What you should do:
A stretch of the entries below is to be set down exactly, running from the line with "orange cheese [576,614,646,673] -> none" through the line with "purple box [310,383,369,438]", both included, and no other line.

Dataset excerpts:
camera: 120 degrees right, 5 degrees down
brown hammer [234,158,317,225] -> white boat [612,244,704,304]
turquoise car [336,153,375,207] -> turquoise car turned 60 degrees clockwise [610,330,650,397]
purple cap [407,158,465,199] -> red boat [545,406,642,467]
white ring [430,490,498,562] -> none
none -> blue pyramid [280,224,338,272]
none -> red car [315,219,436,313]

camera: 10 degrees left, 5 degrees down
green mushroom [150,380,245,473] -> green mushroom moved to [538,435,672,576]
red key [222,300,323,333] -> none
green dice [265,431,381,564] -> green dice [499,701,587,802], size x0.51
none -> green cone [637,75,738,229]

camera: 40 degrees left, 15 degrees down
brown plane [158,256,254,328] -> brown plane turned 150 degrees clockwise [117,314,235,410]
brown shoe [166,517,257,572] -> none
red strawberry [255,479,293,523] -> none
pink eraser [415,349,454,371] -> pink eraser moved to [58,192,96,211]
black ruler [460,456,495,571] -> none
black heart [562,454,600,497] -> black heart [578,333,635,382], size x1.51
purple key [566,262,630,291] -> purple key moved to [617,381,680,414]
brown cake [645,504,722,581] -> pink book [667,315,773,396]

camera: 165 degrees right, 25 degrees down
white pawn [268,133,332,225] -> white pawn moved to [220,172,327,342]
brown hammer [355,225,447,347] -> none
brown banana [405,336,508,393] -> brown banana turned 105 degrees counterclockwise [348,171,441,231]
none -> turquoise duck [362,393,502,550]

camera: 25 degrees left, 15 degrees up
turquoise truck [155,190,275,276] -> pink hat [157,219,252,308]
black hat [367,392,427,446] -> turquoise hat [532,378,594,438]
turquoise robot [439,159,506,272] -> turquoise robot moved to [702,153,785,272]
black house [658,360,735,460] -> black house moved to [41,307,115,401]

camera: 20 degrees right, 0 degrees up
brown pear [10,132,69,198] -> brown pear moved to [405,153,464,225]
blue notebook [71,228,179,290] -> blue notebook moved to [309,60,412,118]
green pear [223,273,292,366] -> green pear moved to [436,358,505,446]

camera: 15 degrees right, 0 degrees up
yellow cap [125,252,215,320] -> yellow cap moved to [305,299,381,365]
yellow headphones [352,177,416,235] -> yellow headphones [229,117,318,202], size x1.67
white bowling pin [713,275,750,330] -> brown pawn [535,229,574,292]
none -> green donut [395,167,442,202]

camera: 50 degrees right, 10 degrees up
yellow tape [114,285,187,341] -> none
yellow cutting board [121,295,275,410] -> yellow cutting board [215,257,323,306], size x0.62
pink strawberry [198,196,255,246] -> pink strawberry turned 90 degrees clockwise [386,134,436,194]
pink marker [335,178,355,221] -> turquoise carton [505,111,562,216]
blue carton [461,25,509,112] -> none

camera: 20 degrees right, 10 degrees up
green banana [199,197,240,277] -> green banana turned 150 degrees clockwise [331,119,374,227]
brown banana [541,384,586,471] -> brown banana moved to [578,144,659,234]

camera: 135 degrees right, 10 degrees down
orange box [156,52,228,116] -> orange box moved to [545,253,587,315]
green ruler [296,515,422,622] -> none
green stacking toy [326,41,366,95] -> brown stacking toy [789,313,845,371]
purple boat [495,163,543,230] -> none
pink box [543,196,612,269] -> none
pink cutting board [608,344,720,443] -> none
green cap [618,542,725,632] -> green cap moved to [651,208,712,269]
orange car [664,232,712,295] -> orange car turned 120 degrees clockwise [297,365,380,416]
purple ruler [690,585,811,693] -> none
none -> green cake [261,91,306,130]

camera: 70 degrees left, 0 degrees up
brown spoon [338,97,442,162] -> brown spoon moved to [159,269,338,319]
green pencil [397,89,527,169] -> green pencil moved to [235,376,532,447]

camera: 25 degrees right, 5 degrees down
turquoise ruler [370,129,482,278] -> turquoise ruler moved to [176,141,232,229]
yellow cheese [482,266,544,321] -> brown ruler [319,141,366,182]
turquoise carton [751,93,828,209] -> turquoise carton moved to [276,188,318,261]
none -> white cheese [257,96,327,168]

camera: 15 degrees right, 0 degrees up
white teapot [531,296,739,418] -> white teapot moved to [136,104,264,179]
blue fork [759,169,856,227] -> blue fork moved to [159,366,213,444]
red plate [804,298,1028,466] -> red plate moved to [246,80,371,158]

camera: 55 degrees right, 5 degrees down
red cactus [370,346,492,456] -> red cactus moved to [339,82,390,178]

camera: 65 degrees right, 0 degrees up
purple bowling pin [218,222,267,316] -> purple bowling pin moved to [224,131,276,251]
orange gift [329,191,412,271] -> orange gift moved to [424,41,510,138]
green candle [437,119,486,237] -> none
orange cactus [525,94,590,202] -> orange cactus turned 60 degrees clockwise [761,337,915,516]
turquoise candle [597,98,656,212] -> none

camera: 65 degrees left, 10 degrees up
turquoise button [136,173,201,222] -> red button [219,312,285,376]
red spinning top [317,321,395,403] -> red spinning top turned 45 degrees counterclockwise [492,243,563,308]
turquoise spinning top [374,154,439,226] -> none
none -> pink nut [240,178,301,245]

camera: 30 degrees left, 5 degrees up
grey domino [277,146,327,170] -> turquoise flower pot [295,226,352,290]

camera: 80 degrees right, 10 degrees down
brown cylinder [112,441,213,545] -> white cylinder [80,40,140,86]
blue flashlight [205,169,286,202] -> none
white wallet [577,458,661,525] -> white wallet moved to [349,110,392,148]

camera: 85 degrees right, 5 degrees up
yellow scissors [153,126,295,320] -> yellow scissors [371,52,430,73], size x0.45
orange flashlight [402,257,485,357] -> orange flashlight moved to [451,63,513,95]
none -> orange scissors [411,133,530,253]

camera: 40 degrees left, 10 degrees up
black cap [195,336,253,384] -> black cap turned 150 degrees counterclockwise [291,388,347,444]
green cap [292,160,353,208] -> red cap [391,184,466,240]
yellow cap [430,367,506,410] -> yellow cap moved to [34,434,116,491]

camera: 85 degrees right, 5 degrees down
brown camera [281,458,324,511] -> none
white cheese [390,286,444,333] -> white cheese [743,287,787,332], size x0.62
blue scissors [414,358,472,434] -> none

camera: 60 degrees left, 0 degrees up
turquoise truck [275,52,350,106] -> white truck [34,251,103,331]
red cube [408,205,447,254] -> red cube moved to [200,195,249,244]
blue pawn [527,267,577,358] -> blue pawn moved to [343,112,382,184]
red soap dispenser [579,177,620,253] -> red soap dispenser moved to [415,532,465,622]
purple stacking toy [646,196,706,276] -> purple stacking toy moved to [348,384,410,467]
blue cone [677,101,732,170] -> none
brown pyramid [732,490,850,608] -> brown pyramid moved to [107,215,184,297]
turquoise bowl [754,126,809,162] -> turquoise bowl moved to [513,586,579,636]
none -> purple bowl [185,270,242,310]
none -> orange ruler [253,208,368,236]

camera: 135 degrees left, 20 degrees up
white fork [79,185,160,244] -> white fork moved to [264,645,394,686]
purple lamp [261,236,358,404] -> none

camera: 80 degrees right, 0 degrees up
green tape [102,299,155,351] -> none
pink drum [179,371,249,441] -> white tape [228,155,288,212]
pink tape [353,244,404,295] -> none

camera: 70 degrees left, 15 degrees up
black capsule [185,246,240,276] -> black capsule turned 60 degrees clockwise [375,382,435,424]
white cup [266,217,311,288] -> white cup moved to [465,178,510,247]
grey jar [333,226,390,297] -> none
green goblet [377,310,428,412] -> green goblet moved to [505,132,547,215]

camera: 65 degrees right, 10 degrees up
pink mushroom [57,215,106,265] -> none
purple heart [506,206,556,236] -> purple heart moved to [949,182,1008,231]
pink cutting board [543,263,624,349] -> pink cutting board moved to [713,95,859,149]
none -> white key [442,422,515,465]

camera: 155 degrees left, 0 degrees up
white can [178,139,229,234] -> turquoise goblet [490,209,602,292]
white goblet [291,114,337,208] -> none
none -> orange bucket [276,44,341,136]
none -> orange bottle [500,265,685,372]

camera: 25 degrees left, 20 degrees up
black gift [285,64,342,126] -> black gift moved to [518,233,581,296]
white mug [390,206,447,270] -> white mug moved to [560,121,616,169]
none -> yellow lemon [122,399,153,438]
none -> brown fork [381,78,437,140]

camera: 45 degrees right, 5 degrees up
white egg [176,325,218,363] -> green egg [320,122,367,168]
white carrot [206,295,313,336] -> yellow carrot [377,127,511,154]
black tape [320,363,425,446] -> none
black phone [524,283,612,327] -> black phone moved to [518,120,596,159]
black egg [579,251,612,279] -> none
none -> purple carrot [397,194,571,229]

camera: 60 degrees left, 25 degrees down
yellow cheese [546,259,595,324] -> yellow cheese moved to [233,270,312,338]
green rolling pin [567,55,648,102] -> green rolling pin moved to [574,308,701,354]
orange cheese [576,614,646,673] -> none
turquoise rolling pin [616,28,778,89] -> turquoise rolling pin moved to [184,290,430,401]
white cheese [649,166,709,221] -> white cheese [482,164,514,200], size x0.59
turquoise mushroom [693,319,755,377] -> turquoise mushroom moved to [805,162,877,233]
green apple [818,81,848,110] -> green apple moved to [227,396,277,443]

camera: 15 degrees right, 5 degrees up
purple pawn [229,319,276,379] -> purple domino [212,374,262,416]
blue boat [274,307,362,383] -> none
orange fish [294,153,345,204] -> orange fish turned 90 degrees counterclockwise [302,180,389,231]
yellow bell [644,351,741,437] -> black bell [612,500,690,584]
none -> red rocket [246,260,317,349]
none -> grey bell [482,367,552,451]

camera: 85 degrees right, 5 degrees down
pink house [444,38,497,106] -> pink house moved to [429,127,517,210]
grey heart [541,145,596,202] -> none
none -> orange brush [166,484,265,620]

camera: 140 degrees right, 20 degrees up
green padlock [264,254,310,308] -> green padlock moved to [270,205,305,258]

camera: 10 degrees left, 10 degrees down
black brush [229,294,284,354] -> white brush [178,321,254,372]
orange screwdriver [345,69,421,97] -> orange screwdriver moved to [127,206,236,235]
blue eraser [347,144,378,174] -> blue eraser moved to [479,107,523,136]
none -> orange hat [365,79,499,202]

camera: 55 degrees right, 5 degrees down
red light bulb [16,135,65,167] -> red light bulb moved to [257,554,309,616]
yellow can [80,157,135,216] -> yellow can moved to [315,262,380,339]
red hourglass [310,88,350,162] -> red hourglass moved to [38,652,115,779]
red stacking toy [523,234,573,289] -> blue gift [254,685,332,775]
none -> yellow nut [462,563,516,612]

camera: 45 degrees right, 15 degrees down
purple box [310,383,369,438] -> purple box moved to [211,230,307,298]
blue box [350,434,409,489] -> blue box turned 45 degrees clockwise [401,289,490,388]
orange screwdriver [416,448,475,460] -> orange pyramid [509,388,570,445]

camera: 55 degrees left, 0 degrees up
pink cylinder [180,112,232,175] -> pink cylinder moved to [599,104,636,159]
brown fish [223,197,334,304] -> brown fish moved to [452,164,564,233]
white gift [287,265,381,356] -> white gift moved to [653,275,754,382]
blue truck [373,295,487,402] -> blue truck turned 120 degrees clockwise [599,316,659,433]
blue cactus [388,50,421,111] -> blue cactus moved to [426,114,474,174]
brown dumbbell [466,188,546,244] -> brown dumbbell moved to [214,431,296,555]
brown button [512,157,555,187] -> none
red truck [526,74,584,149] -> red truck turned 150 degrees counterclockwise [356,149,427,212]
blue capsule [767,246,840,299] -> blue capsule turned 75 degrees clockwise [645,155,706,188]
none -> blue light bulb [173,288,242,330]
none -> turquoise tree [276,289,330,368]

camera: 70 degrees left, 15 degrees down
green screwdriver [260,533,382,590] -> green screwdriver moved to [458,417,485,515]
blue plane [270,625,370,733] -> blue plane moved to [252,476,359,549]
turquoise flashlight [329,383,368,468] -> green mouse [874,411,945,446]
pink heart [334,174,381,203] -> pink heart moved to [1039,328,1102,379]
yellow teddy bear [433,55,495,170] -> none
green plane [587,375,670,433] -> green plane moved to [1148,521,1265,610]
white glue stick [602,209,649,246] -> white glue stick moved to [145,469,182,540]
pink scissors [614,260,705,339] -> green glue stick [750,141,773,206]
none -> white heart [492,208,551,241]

Final answer:
orange cheese [576,614,646,673] -> none
turquoise rolling pin [616,28,778,89] -> turquoise rolling pin moved to [184,290,430,401]
white cheese [649,166,709,221] -> white cheese [482,164,514,200], size x0.59
turquoise mushroom [693,319,755,377] -> turquoise mushroom moved to [805,162,877,233]
green apple [818,81,848,110] -> green apple moved to [227,396,277,443]

camera: 15 degrees right, 5 degrees up
purple pawn [229,319,276,379] -> purple domino [212,374,262,416]
blue boat [274,307,362,383] -> none
orange fish [294,153,345,204] -> orange fish turned 90 degrees counterclockwise [302,180,389,231]
yellow bell [644,351,741,437] -> black bell [612,500,690,584]
none -> red rocket [246,260,317,349]
none -> grey bell [482,367,552,451]

camera: 85 degrees right, 5 degrees down
pink house [444,38,497,106] -> pink house moved to [429,127,517,210]
grey heart [541,145,596,202] -> none
none -> orange brush [166,484,265,620]

camera: 140 degrees right, 20 degrees up
green padlock [264,254,310,308] -> green padlock moved to [270,205,305,258]

camera: 10 degrees left, 10 degrees down
black brush [229,294,284,354] -> white brush [178,321,254,372]
orange screwdriver [345,69,421,97] -> orange screwdriver moved to [127,206,236,235]
blue eraser [347,144,378,174] -> blue eraser moved to [479,107,523,136]
none -> orange hat [365,79,499,202]

camera: 55 degrees right, 5 degrees down
red light bulb [16,135,65,167] -> red light bulb moved to [257,554,309,616]
yellow can [80,157,135,216] -> yellow can moved to [315,262,380,339]
red hourglass [310,88,350,162] -> red hourglass moved to [38,652,115,779]
red stacking toy [523,234,573,289] -> blue gift [254,685,332,775]
none -> yellow nut [462,563,516,612]

camera: 45 degrees right, 15 degrees down
purple box [310,383,369,438] -> purple box moved to [211,230,307,298]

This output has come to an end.